**The problem**
Leave the images out, and otherwise write out each entry exactly.

**Available records**
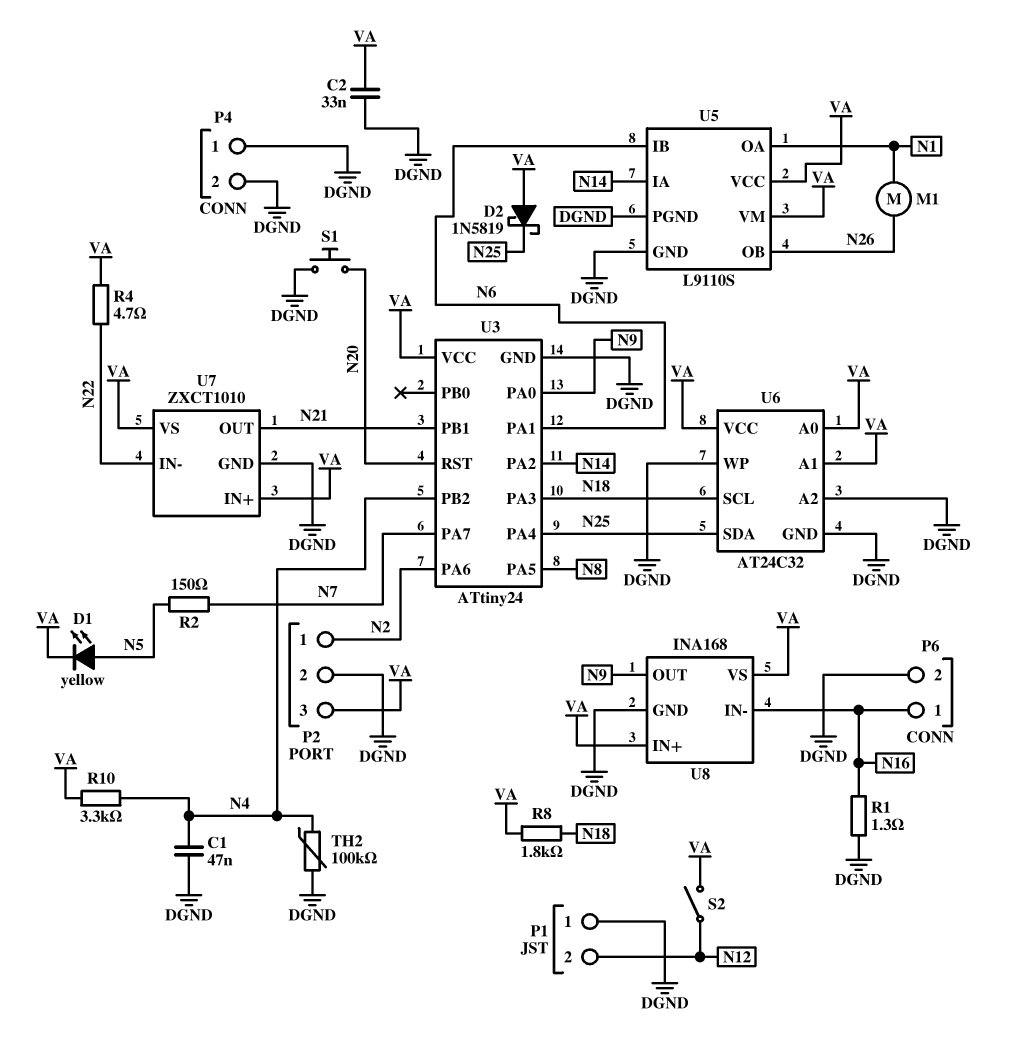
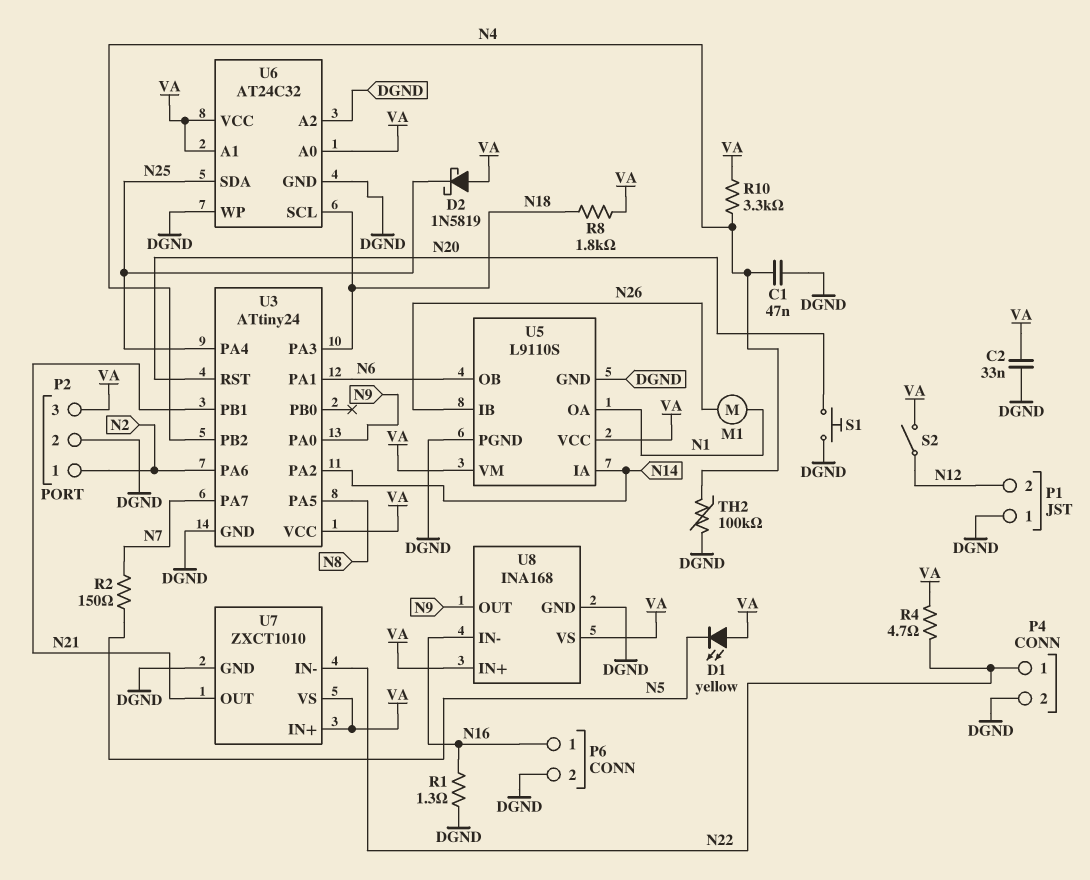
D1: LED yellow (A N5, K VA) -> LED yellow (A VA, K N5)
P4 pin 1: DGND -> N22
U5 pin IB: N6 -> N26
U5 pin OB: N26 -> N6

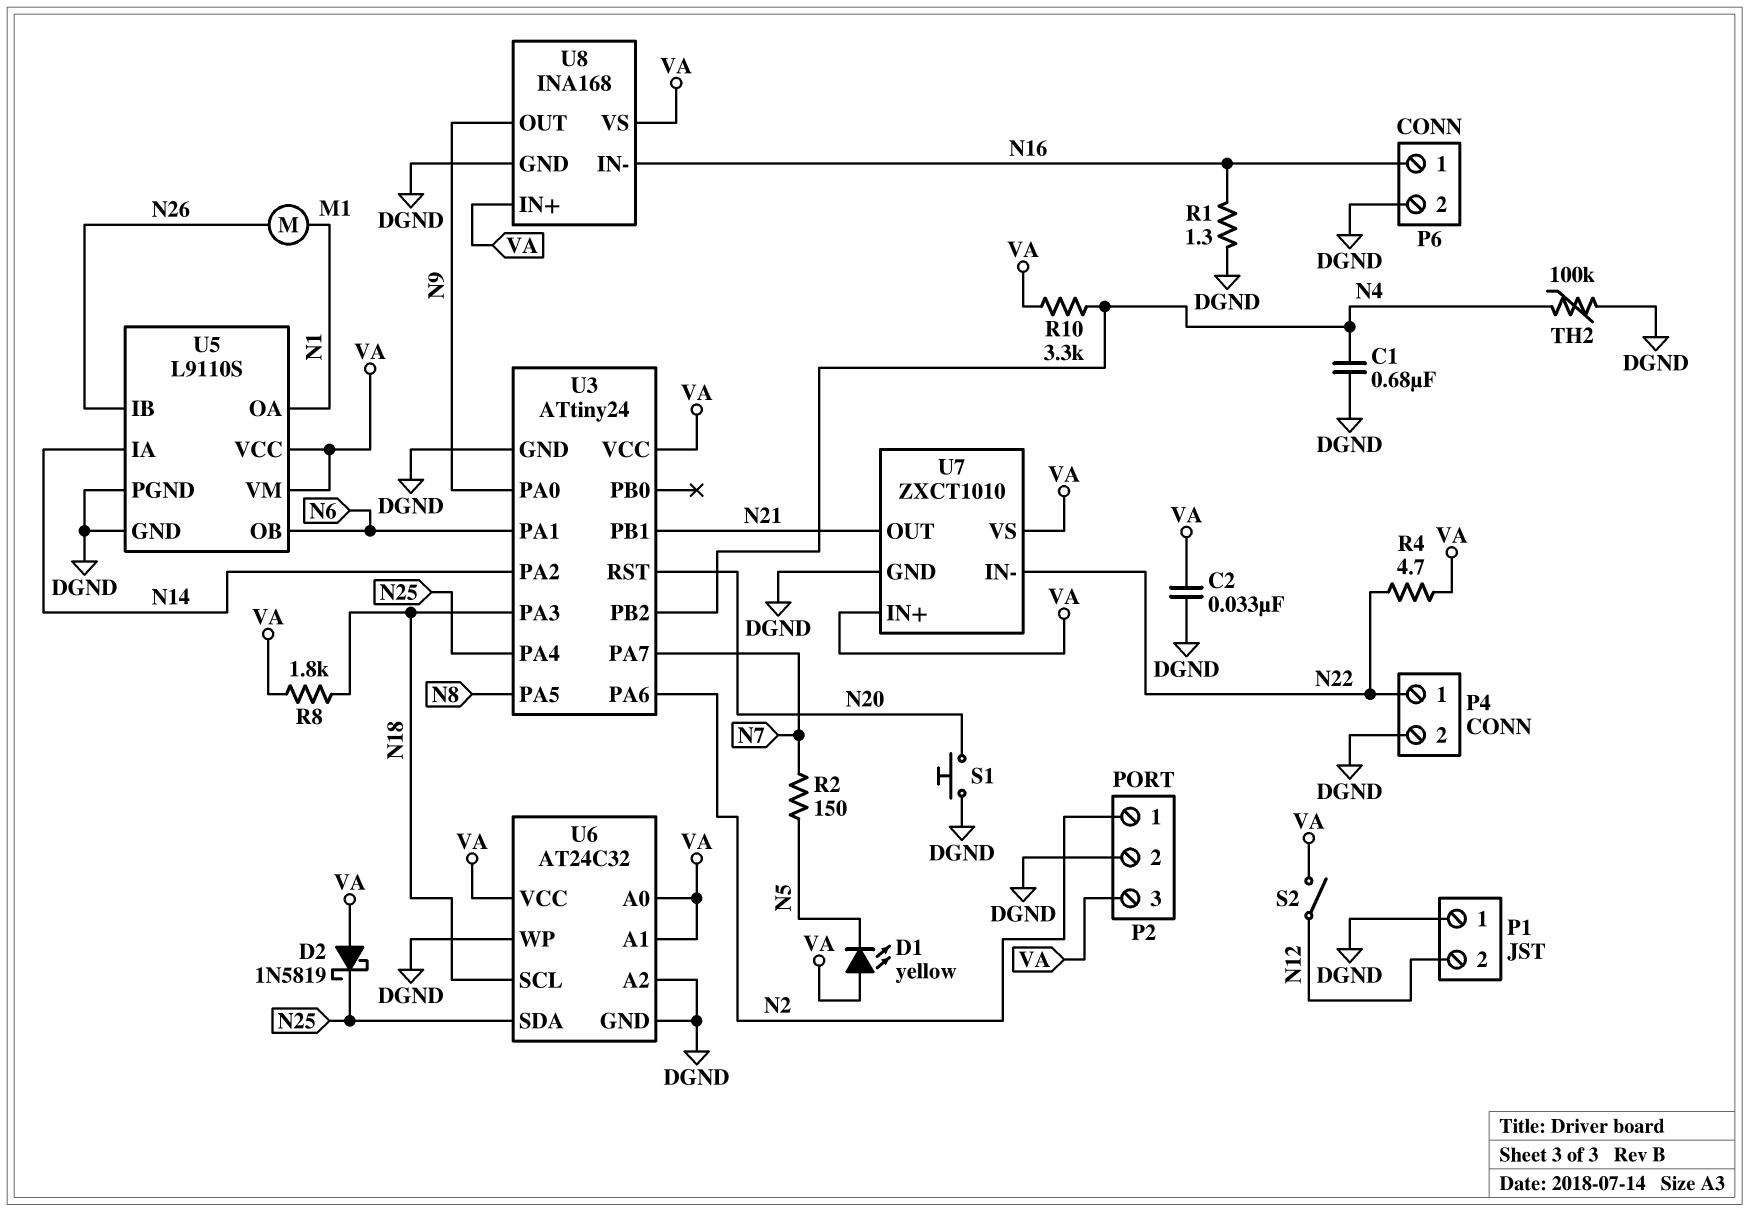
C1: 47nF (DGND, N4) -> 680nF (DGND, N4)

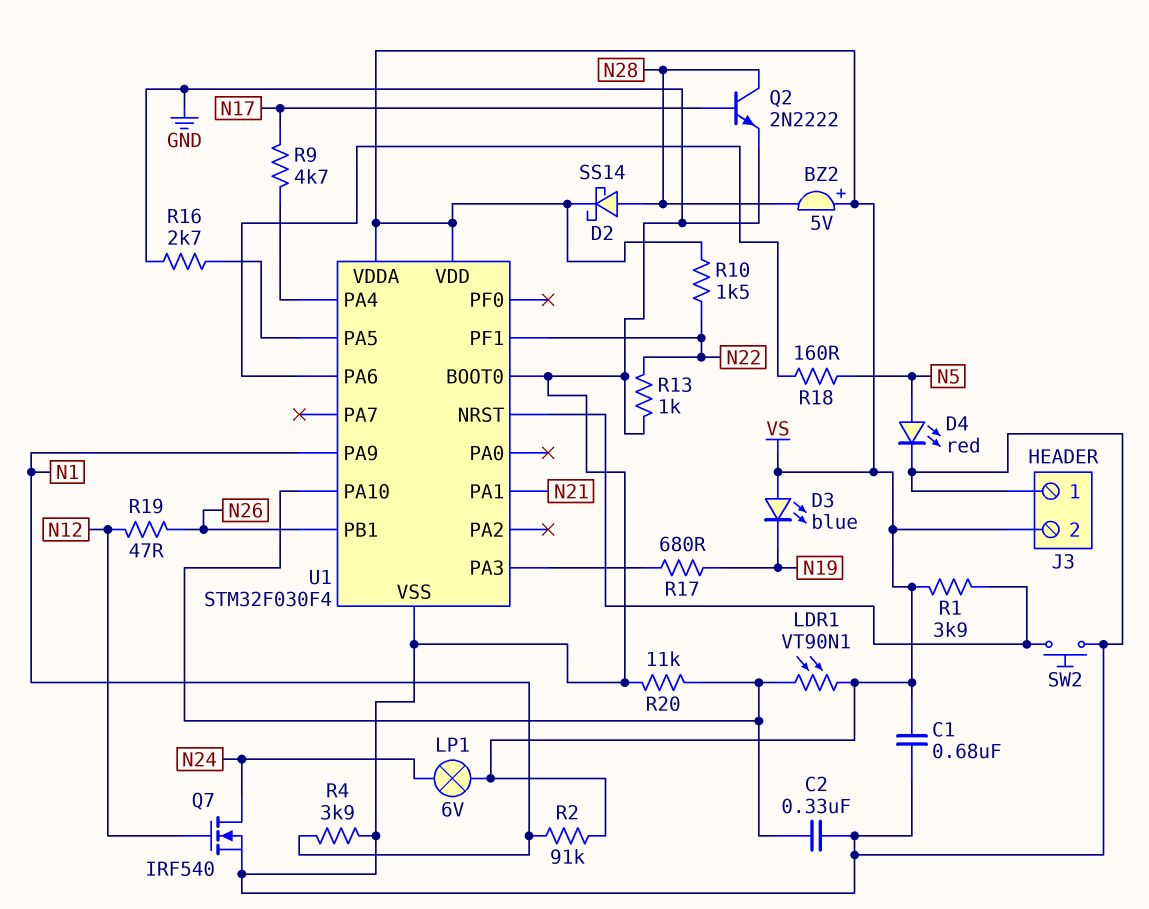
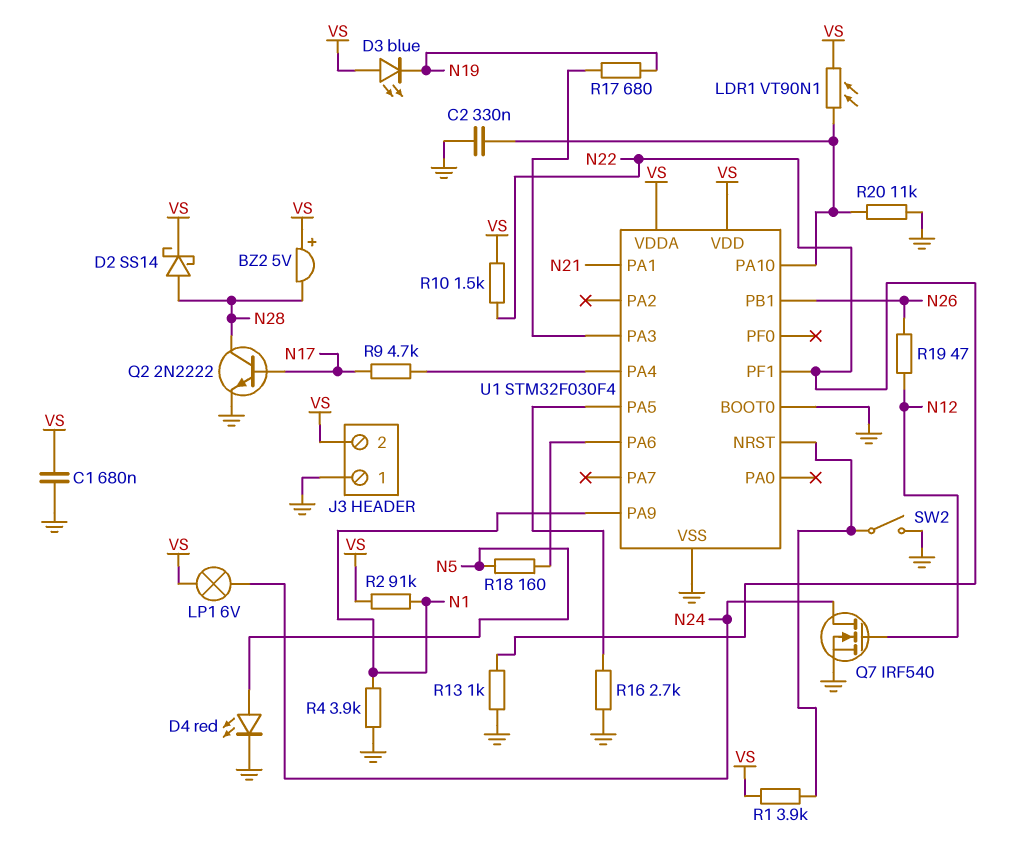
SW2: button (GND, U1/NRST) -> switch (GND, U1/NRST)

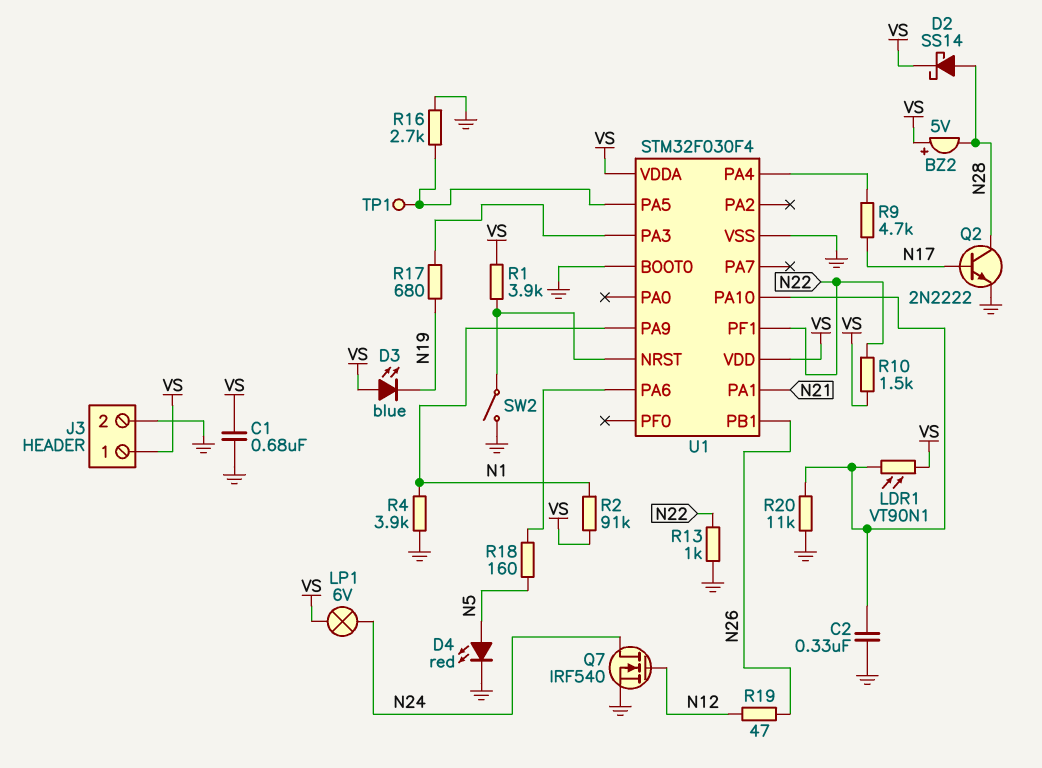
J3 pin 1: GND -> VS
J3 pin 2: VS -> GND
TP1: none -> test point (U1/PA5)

**Output of the exercise**
D1: LED yellow (A N5, K VA) -> LED yellow (A VA, K N5)
P4 pin 1: DGND -> N22
U5 pin IB: N6 -> N26
U5 pin OB: N26 -> N6

C1: 47nF (DGND, N4) -> 680nF (DGND, N4)

SW2: button (GND, U1/NRST) -> switch (GND, U1/NRST)

J3 pin 1: GND -> VS
J3 pin 2: VS -> GND
TP1: none -> test point (U1/PA5)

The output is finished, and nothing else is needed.